* [Data below]:
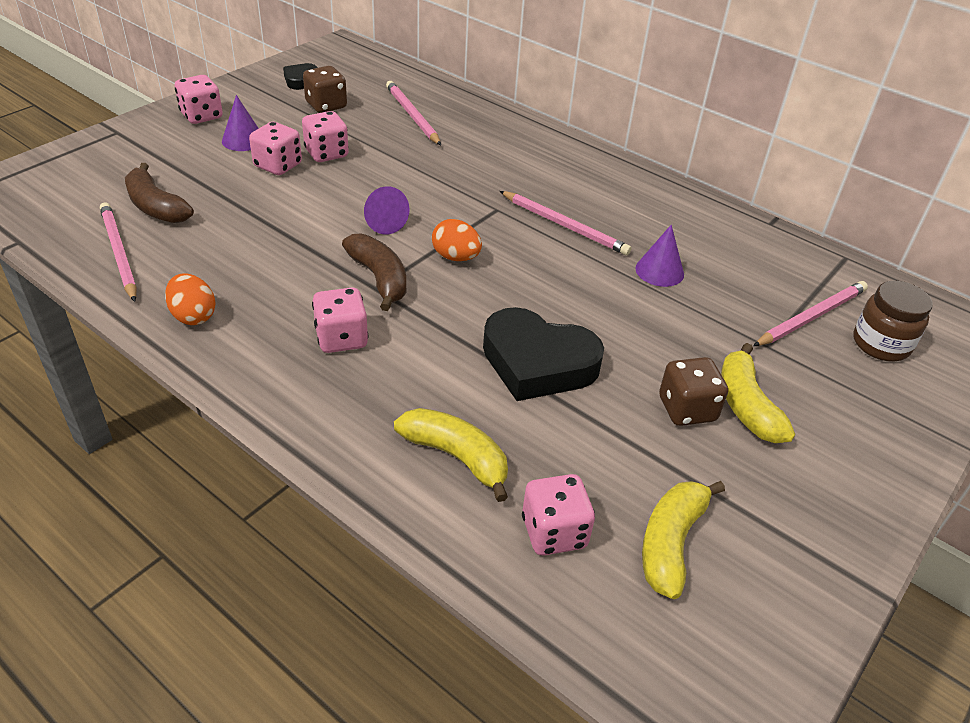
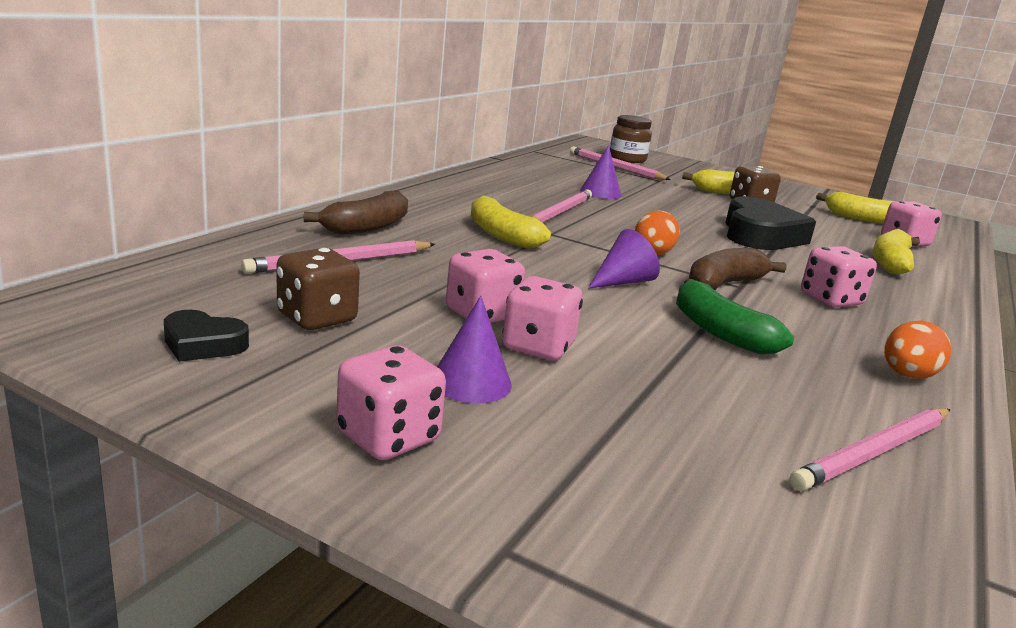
camera: 100 degrees left, 20 degrees down
(156, 207) = (734, 439): brown banana -> brown banana (367, 227)
(285, 244) = (719, 332): none -> green banana
(484, 182) = (501, 235): none -> yellow banana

* [What you should do]: Once the pictures are set aside, repeat the data above exactly as written.

* [Reply to the task]:
camera: 100 degrees left, 20 degrees down
(156, 207) = (734, 439): brown banana -> brown banana (367, 227)
(285, 244) = (719, 332): none -> green banana
(484, 182) = (501, 235): none -> yellow banana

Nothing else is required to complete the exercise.